WHAT TO WORK ON:
Using the records below, output the stretch that opens with the line containing "D4: diode BAV21" and closes with the line containing "Q3: NPN (B NET4, C", exactly and including both lines, with nothing more.

SUPPLIED DATA:
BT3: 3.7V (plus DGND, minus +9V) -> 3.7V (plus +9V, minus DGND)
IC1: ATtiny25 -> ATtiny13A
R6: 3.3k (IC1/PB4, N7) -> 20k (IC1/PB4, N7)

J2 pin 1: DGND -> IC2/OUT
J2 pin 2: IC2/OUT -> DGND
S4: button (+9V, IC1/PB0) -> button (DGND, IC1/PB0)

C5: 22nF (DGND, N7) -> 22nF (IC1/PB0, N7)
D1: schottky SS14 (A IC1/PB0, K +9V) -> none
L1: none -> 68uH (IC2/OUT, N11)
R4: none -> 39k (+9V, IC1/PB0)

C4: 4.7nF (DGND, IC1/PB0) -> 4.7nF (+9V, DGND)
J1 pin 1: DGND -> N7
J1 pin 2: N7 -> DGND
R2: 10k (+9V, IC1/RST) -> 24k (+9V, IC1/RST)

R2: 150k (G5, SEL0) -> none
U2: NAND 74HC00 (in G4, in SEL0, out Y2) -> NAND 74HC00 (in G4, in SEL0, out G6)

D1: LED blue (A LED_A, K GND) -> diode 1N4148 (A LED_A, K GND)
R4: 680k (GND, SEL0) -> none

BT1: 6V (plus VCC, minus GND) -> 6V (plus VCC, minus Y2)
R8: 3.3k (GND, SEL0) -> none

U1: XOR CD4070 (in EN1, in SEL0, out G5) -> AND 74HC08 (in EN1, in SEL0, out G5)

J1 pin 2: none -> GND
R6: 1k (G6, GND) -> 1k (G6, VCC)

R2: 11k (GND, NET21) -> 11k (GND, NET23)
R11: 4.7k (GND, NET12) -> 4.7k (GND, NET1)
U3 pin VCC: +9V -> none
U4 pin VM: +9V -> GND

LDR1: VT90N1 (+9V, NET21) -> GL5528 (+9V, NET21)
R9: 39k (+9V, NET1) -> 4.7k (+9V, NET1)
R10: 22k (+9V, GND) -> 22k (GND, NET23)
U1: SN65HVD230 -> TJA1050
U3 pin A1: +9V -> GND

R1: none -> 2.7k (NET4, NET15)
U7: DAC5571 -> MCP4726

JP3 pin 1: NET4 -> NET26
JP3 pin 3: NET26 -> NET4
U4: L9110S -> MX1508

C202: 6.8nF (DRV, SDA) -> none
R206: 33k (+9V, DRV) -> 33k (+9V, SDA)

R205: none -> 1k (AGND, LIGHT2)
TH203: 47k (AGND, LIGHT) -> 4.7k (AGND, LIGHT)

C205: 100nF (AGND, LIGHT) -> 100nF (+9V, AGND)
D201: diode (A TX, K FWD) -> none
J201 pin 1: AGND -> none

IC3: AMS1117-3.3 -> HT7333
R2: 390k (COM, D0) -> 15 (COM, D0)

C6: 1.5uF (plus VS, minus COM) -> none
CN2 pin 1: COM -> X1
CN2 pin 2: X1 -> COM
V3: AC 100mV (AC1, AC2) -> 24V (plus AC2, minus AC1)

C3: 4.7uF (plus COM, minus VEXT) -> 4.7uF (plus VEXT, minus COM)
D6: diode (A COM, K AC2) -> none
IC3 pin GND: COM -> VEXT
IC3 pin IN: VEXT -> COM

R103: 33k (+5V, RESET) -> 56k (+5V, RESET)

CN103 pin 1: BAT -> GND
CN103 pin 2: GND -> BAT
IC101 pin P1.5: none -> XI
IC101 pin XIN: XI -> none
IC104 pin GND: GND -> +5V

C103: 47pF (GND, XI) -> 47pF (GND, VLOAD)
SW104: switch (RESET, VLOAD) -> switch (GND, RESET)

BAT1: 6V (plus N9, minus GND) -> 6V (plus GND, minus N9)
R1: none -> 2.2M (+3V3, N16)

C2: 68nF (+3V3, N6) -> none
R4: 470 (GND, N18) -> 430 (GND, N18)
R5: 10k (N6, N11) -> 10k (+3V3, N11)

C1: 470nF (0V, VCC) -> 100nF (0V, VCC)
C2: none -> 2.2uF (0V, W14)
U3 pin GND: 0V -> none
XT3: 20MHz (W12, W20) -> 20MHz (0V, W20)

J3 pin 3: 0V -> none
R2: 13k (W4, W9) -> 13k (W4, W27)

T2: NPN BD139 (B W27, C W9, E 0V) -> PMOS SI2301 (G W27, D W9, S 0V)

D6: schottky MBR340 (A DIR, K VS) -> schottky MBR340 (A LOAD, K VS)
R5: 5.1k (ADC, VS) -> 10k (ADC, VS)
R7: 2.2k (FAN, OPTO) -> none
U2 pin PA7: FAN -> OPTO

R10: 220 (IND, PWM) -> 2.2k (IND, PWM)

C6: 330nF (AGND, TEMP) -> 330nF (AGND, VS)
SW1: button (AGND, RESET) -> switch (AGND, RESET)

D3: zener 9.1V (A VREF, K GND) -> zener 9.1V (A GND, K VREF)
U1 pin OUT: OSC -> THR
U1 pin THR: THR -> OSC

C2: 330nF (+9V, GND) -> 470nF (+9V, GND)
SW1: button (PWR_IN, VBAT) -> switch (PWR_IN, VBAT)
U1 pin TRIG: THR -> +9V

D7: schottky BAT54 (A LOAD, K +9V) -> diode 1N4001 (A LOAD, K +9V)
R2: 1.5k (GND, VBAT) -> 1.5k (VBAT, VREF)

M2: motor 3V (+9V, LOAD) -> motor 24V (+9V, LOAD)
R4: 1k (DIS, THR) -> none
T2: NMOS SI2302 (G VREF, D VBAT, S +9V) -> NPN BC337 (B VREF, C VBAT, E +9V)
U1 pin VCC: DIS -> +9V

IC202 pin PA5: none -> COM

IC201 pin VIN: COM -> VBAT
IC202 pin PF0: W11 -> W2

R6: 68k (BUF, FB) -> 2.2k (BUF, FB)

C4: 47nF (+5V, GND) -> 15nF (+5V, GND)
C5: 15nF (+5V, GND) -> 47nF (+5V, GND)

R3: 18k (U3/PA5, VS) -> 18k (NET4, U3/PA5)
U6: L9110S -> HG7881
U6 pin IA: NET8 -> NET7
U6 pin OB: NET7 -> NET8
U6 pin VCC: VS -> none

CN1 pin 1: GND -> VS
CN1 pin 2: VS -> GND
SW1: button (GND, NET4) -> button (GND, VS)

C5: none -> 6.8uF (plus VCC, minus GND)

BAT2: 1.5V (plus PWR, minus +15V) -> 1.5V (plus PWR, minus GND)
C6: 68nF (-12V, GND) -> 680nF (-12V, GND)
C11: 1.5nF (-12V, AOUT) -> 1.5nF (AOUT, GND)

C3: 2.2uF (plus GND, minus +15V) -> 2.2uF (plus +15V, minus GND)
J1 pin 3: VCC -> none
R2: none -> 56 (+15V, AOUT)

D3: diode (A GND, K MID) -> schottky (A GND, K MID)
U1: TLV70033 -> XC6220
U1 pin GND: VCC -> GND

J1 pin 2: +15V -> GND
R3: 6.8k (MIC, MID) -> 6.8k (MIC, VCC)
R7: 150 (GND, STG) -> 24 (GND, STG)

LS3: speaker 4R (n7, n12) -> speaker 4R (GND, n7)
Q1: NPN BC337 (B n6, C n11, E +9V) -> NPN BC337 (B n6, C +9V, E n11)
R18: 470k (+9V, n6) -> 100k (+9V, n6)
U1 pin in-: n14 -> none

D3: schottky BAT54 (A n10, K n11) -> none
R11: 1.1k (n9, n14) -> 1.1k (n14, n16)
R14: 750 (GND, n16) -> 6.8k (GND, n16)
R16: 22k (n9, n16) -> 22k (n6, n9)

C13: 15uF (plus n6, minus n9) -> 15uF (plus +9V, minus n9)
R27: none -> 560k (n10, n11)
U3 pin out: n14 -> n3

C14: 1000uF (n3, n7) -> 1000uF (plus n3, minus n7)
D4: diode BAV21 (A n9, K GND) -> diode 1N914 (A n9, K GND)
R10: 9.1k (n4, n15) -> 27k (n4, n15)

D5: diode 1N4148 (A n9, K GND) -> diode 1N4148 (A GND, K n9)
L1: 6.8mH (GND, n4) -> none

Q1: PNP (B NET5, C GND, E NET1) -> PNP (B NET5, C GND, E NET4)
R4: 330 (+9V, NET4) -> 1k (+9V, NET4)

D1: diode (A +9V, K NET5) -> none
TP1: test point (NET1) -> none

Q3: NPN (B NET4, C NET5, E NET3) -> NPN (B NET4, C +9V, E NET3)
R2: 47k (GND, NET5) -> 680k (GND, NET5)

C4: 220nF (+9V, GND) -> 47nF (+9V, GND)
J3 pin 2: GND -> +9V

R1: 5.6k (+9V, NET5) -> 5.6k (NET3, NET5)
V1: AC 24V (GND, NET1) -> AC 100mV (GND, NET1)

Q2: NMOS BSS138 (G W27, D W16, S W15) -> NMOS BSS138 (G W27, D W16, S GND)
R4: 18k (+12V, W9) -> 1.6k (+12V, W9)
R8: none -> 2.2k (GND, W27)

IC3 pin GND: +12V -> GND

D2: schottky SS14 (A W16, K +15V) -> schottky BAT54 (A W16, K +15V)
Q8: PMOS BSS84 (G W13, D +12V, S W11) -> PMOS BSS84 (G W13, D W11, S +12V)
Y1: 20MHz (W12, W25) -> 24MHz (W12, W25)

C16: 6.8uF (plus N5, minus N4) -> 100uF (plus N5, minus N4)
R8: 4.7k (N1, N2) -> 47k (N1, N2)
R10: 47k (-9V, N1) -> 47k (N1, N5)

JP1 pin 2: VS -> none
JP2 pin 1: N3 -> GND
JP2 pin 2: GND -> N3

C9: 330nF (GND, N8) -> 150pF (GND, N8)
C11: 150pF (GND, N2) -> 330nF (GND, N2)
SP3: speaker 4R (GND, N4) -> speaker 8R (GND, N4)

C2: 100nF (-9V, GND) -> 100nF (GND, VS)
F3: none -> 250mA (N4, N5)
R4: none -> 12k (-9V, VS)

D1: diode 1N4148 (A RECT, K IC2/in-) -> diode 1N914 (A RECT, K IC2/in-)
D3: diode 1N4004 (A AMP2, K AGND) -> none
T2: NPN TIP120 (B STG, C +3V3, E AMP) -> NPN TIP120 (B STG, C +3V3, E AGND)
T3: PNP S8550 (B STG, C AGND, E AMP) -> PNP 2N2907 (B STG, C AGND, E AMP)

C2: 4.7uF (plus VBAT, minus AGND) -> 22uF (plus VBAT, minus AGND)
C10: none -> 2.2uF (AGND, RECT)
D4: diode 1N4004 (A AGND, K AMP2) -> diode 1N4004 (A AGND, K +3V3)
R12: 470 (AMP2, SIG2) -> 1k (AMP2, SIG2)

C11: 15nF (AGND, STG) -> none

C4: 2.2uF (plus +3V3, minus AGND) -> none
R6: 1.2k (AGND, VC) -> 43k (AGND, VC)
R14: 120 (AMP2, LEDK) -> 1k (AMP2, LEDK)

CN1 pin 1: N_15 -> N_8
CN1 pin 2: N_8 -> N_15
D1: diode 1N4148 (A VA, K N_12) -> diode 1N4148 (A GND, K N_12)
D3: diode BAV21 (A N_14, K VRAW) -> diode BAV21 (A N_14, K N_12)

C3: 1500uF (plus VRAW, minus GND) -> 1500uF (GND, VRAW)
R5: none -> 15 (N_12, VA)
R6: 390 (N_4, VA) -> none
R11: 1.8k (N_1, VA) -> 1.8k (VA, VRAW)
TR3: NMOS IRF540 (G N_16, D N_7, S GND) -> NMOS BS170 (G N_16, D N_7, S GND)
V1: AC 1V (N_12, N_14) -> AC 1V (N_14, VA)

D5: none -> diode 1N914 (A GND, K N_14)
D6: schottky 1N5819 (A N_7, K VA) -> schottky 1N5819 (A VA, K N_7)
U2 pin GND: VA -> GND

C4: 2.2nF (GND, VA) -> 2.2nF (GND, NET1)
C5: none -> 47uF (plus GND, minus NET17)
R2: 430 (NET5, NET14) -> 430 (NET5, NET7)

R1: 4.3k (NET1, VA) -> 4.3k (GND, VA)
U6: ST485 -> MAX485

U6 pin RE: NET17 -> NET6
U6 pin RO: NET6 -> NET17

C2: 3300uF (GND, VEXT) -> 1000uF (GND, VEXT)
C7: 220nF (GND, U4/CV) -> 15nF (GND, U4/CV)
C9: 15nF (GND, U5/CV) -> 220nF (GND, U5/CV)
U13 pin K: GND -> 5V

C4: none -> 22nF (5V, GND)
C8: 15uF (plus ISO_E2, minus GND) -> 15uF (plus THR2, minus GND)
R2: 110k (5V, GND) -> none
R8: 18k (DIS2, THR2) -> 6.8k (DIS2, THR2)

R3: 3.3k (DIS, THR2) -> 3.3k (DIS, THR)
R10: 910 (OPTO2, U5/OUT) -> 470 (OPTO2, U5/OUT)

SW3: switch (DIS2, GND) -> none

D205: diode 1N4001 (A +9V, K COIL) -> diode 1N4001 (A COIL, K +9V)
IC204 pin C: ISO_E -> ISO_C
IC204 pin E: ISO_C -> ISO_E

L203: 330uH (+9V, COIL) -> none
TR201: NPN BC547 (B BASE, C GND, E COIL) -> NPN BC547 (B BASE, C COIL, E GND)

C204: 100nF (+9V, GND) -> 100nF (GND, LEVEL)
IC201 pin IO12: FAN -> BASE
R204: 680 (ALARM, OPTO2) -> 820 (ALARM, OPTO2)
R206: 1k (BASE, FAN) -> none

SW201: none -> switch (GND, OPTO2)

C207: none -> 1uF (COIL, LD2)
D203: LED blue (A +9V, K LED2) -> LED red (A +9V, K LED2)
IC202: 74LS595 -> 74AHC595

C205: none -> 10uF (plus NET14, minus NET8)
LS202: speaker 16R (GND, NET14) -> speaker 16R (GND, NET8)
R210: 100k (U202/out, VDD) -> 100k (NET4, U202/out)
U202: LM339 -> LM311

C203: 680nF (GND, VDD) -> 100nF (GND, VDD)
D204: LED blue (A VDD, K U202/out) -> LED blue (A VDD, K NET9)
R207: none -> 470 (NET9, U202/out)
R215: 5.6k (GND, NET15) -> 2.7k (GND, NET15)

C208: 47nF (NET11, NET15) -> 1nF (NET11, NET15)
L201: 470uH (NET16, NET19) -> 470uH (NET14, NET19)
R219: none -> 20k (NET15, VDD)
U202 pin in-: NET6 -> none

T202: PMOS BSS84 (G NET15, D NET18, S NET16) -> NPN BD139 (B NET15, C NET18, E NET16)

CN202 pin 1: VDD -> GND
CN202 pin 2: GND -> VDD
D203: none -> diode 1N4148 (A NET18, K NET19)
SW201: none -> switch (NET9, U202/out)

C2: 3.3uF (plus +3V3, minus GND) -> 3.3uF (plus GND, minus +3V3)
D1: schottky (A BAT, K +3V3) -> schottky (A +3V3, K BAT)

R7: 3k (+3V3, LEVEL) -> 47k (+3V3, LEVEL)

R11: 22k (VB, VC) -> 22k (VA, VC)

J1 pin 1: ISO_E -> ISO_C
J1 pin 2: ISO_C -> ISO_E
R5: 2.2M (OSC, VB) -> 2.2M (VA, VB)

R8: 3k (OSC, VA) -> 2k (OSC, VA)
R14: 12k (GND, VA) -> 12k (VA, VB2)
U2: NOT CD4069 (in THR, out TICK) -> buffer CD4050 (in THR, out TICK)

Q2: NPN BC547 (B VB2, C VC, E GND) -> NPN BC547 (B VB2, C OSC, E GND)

RESPONSE AREA:
D4: diode BAV21 (A n9, K GND) -> diode 1N914 (A n9, K GND)
R10: 9.1k (n4, n15) -> 27k (n4, n15)

D5: diode 1N4148 (A n9, K GND) -> diode 1N4148 (A GND, K n9)
L1: 6.8mH (GND, n4) -> none

Q1: PNP (B NET5, C GND, E NET1) -> PNP (B NET5, C GND, E NET4)
R4: 330 (+9V, NET4) -> 1k (+9V, NET4)

D1: diode (A +9V, K NET5) -> none
TP1: test point (NET1) -> none

Q3: NPN (B NET4, C NET5, E NET3) -> NPN (B NET4, C +9V, E NET3)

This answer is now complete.